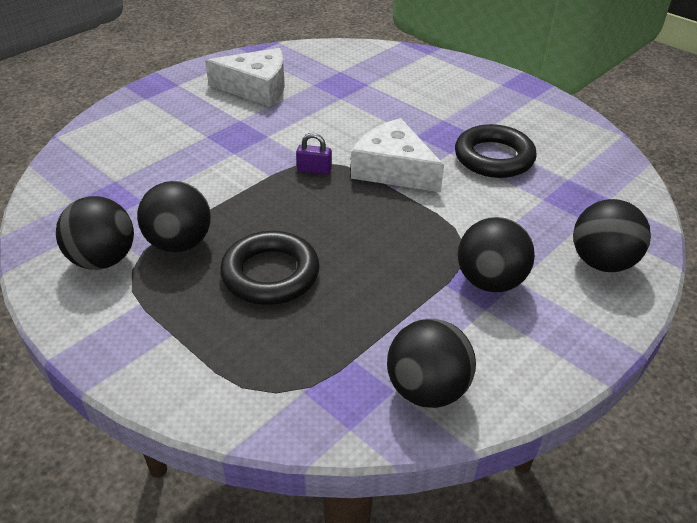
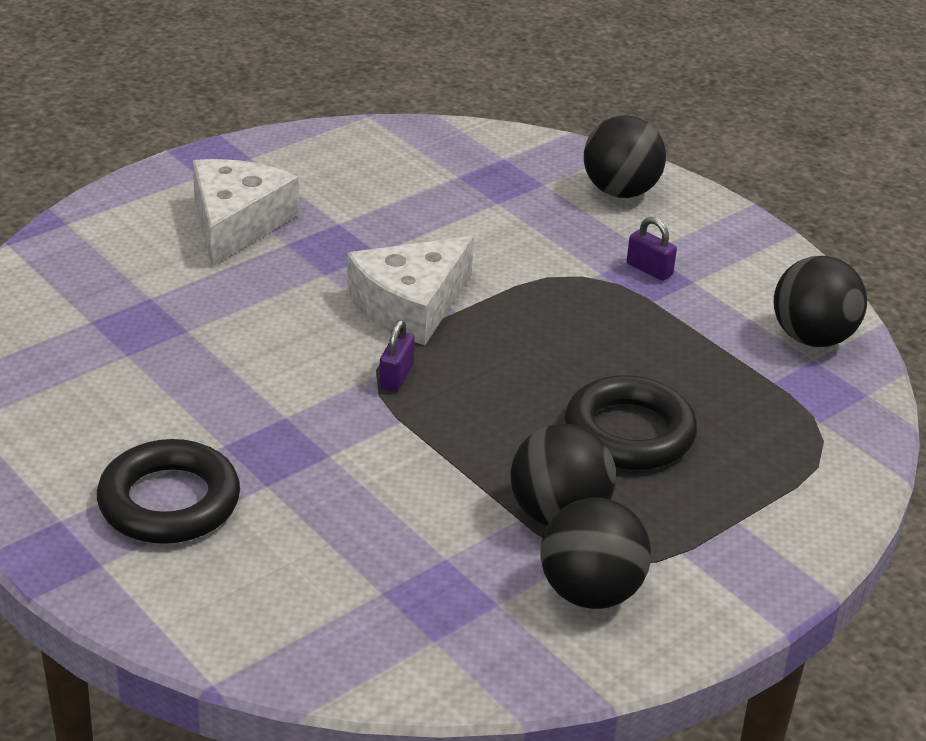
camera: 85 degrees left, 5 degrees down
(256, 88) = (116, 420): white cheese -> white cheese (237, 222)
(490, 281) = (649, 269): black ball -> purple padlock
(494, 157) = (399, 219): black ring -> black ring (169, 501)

---

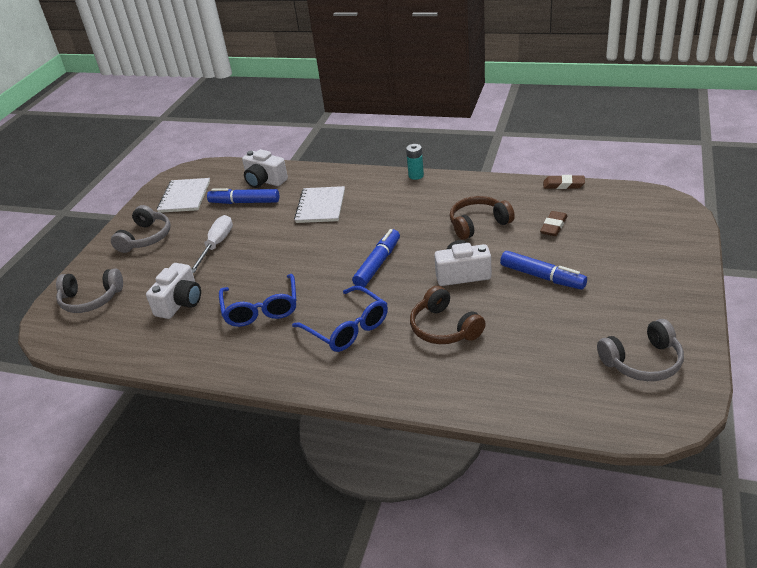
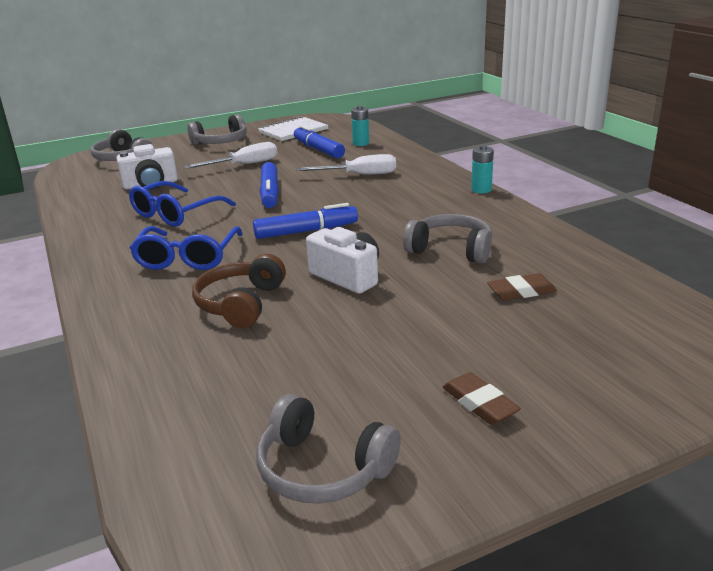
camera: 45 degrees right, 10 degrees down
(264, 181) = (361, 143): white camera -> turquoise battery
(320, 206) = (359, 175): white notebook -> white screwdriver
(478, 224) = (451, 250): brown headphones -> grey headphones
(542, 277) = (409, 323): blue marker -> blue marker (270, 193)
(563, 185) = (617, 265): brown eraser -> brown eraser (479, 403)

• **EXERCISE**
Search the listing above for the word "brown", and copy every line that has it.

• **YOUR RESPONSE**
(478, 224) = (451, 250): brown headphones -> grey headphones
(563, 185) = (617, 265): brown eraser -> brown eraser (479, 403)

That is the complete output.